DIRECTIONS FOR THIS TASK
Format the entries as a Markdown table with columns "Row" and "Line", beginning at the line containing "Harbin: 6:59 -> 4:24" and ending at the last entry, both included. Number each line, and leave out the pictures and any blank lines.

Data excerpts
######

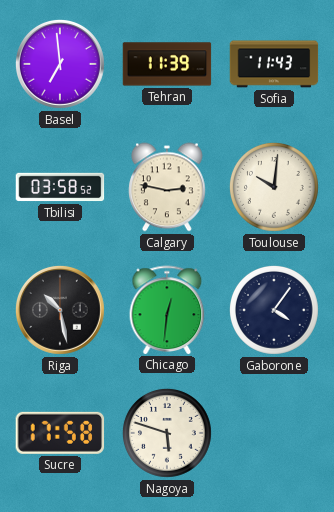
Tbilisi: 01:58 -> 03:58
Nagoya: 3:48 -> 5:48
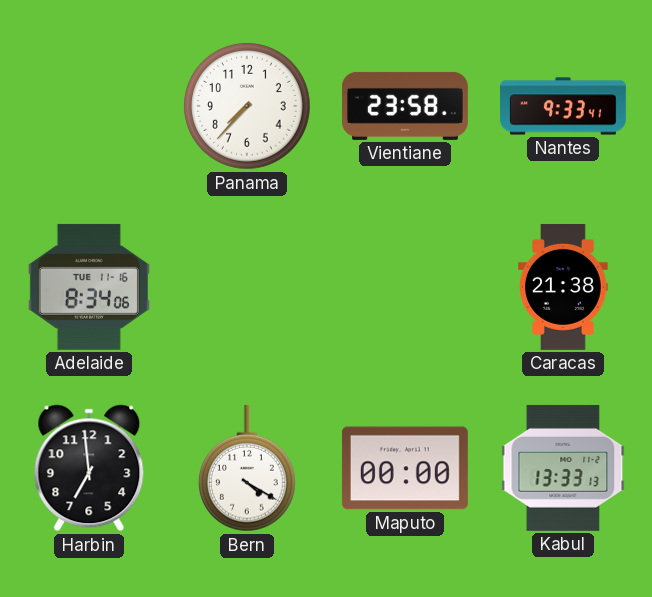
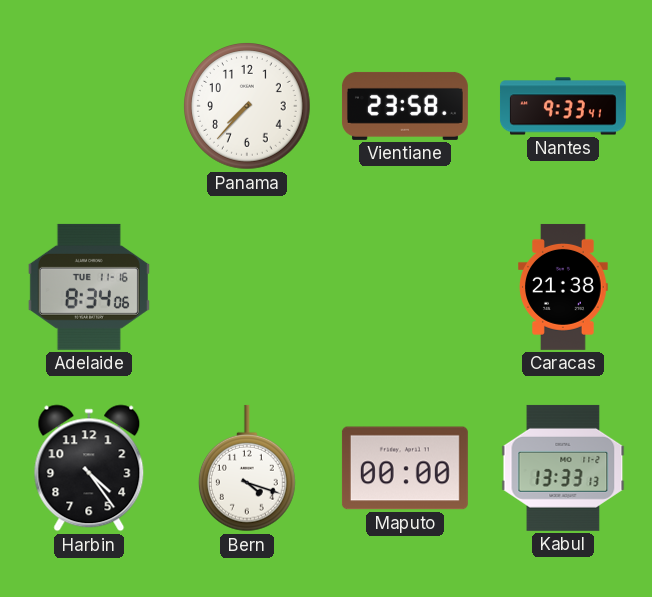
Harbin: 6:59 -> 4:24
Bern: 4:20 -> 4:18
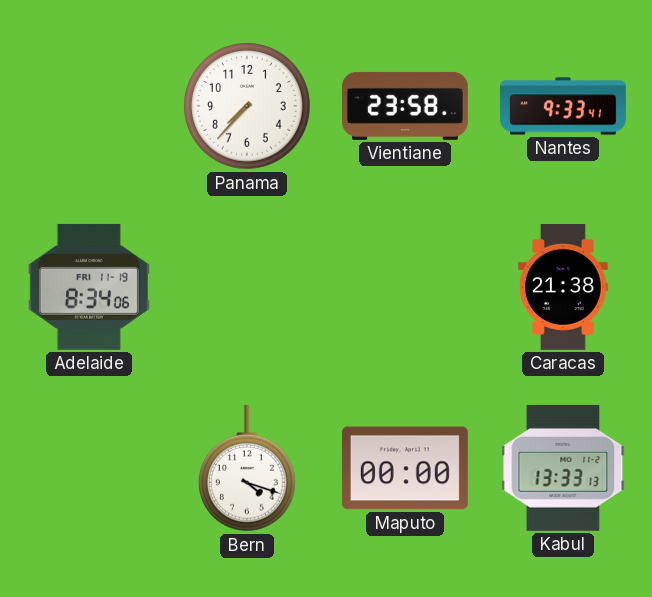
Adelaide date: TUE 11-16 -> FRI 11-19
Harbin: 4:24 -> none
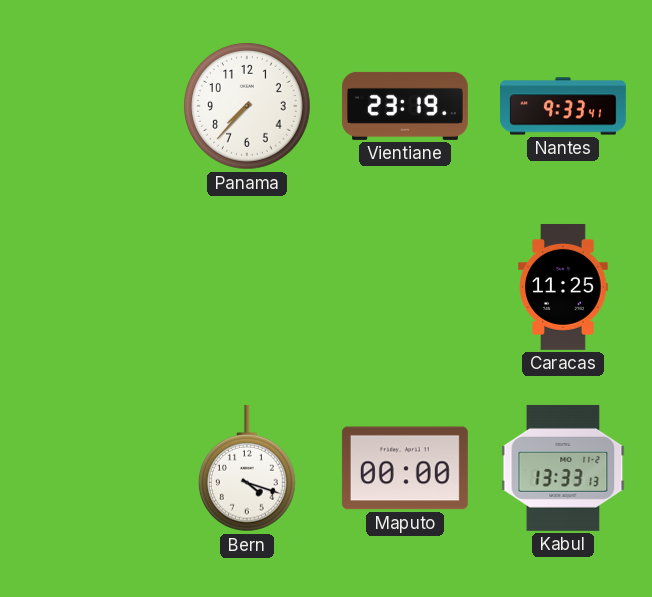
Vientiane: 23:58 -> 23:19
Adelaide: 8:34 -> none
Caracas: 21:38 -> 11:25
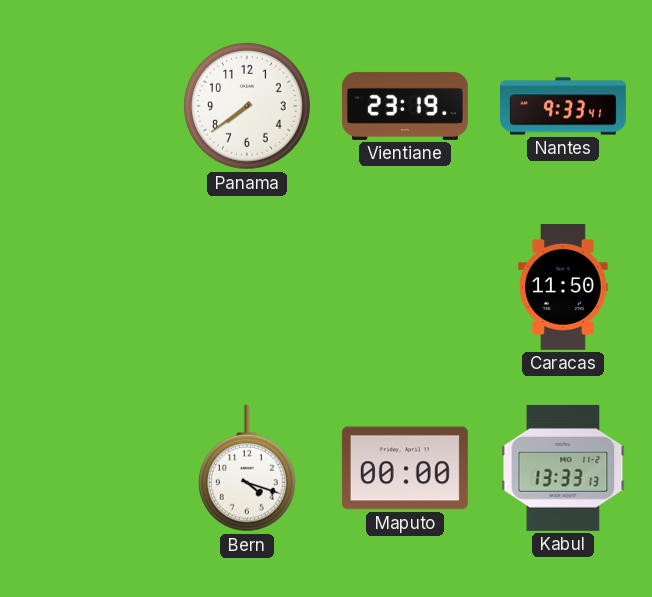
Panama: 7:37 -> 7:39
Caracas: 11:25 -> 11:50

######

RIGHT ANSWER
| Row | Line |
|---|---|
| 1 | Harbin: 6:59 -> 4:24 |
| 2 | Bern: 4:20 -> 4:18 |
| 3 | Adelaide date: TUE 11-16 -> FRI 11-19 |
| 4 | Harbin: 4:24 -> none |
| 5 | Vientiane: 23:58 -> 23:19 |
| 6 | Adelaide: 8:34 -> none |
| 7 | Caracas: 21:38 -> 11:25 |
| 8 | Panama: 7:37 -> 7:39 |
| 9 | Caracas: 11:25 -> 11:50 |